Write the records out once more. Leave each line exactly as given.

:: DATA FOR PROCESSING ::

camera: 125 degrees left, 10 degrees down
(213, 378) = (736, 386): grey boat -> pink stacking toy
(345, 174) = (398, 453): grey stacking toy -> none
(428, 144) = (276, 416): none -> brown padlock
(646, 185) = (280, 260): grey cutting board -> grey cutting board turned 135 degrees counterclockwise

:::

* **TASK SOLUTION**:
camera: 125 degrees left, 10 degrees down
(213, 378) = (736, 386): grey boat -> pink stacking toy
(345, 174) = (398, 453): grey stacking toy -> none
(428, 144) = (276, 416): none -> brown padlock
(646, 185) = (280, 260): grey cutting board -> grey cutting board turned 135 degrees counterclockwise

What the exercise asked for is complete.